= Activity =
The full set of lines below has to be written out again exactly.

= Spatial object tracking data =
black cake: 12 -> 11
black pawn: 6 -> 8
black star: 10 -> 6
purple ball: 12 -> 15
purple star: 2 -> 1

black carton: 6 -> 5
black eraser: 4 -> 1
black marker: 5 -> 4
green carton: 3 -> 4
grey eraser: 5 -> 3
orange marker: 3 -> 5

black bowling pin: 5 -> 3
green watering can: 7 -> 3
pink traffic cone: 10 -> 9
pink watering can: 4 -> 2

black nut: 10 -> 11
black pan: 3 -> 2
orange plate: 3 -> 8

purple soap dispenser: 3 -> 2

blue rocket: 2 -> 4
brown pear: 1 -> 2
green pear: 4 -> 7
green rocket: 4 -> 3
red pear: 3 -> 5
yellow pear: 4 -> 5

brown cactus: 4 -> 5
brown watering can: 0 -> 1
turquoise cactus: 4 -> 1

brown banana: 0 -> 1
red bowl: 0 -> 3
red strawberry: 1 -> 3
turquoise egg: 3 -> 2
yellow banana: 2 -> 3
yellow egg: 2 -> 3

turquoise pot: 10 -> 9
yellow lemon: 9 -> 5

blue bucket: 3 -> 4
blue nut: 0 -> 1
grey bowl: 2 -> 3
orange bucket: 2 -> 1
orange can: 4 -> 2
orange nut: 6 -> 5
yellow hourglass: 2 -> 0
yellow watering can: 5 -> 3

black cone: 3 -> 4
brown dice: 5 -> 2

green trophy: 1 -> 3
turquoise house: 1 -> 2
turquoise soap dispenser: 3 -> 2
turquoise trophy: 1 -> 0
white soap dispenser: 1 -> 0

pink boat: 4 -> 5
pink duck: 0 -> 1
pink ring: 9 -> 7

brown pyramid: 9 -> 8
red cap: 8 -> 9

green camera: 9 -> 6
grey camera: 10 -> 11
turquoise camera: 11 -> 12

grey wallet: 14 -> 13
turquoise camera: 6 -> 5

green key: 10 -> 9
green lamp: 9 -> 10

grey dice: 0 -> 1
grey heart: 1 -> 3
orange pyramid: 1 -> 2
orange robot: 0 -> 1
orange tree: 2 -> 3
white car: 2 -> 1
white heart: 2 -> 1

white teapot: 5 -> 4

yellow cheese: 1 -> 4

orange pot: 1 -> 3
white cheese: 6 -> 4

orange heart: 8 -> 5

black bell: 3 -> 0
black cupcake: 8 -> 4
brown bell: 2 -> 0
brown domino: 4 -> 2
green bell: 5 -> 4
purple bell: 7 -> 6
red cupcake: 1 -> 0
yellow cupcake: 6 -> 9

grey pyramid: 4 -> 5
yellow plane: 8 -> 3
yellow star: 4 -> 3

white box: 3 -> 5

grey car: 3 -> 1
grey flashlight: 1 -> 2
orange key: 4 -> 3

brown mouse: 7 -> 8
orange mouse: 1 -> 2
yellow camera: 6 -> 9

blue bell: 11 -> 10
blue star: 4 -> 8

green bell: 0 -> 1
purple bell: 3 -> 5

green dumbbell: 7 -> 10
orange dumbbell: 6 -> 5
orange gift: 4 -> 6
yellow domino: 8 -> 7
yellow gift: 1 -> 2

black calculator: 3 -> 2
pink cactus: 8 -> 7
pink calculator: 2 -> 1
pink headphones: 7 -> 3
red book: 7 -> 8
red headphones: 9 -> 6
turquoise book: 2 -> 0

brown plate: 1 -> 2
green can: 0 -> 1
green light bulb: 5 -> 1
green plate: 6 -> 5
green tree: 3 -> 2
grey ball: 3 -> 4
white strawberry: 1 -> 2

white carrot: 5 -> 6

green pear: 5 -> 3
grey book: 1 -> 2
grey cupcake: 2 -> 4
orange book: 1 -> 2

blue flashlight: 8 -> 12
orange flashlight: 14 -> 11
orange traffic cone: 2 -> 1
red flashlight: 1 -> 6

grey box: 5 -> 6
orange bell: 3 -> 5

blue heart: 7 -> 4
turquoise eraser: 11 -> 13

= Solution to the problem =
black cake: 12 -> 11
black pawn: 6 -> 8
black star: 10 -> 6
purple ball: 12 -> 15
purple star: 2 -> 1

black carton: 6 -> 5
black eraser: 4 -> 1
black marker: 5 -> 4
green carton: 3 -> 4
grey eraser: 5 -> 3
orange marker: 3 -> 5

black bowling pin: 5 -> 3
green watering can: 7 -> 3
pink traffic cone: 10 -> 9
pink watering can: 4 -> 2

black nut: 10 -> 11
black pan: 3 -> 2
orange plate: 3 -> 8

purple soap dispenser: 3 -> 2

blue rocket: 2 -> 4
brown pear: 1 -> 2
green pear: 4 -> 7
green rocket: 4 -> 3
red pear: 3 -> 5
yellow pear: 4 -> 5

brown cactus: 4 -> 5
brown watering can: 0 -> 1
turquoise cactus: 4 -> 1

brown banana: 0 -> 1
red bowl: 0 -> 3
red strawberry: 1 -> 3
turquoise egg: 3 -> 2
yellow banana: 2 -> 3
yellow egg: 2 -> 3

turquoise pot: 10 -> 9
yellow lemon: 9 -> 5

blue bucket: 3 -> 4
blue nut: 0 -> 1
grey bowl: 2 -> 3
orange bucket: 2 -> 1
orange can: 4 -> 2
orange nut: 6 -> 5
yellow hourglass: 2 -> 0
yellow watering can: 5 -> 3

black cone: 3 -> 4
brown dice: 5 -> 2

green trophy: 1 -> 3
turquoise house: 1 -> 2
turquoise soap dispenser: 3 -> 2
turquoise trophy: 1 -> 0
white soap dispenser: 1 -> 0

pink boat: 4 -> 5
pink duck: 0 -> 1
pink ring: 9 -> 7

brown pyramid: 9 -> 8
red cap: 8 -> 9

green camera: 9 -> 6
grey camera: 10 -> 11
turquoise camera: 11 -> 12

grey wallet: 14 -> 13
turquoise camera: 6 -> 5

green key: 10 -> 9
green lamp: 9 -> 10

grey dice: 0 -> 1
grey heart: 1 -> 3
orange pyramid: 1 -> 2
orange robot: 0 -> 1
orange tree: 2 -> 3
white car: 2 -> 1
white heart: 2 -> 1

white teapot: 5 -> 4

yellow cheese: 1 -> 4

orange pot: 1 -> 3
white cheese: 6 -> 4

orange heart: 8 -> 5

black bell: 3 -> 0
black cupcake: 8 -> 4
brown bell: 2 -> 0
brown domino: 4 -> 2
green bell: 5 -> 4
purple bell: 7 -> 6
red cupcake: 1 -> 0
yellow cupcake: 6 -> 9

grey pyramid: 4 -> 5
yellow plane: 8 -> 3
yellow star: 4 -> 3

white box: 3 -> 5

grey car: 3 -> 1
grey flashlight: 1 -> 2
orange key: 4 -> 3

brown mouse: 7 -> 8
orange mouse: 1 -> 2
yellow camera: 6 -> 9

blue bell: 11 -> 10
blue star: 4 -> 8

green bell: 0 -> 1
purple bell: 3 -> 5

green dumbbell: 7 -> 10
orange dumbbell: 6 -> 5
orange gift: 4 -> 6
yellow domino: 8 -> 7
yellow gift: 1 -> 2

black calculator: 3 -> 2
pink cactus: 8 -> 7
pink calculator: 2 -> 1
pink headphones: 7 -> 3
red book: 7 -> 8
red headphones: 9 -> 6
turquoise book: 2 -> 0

brown plate: 1 -> 2
green can: 0 -> 1
green light bulb: 5 -> 1
green plate: 6 -> 5
green tree: 3 -> 2
grey ball: 3 -> 4
white strawberry: 1 -> 2

white carrot: 5 -> 6

green pear: 5 -> 3
grey book: 1 -> 2
grey cupcake: 2 -> 4
orange book: 1 -> 2

blue flashlight: 8 -> 12
orange flashlight: 14 -> 11
orange traffic cone: 2 -> 1
red flashlight: 1 -> 6

grey box: 5 -> 6
orange bell: 3 -> 5

blue heart: 7 -> 4
turquoise eraser: 11 -> 13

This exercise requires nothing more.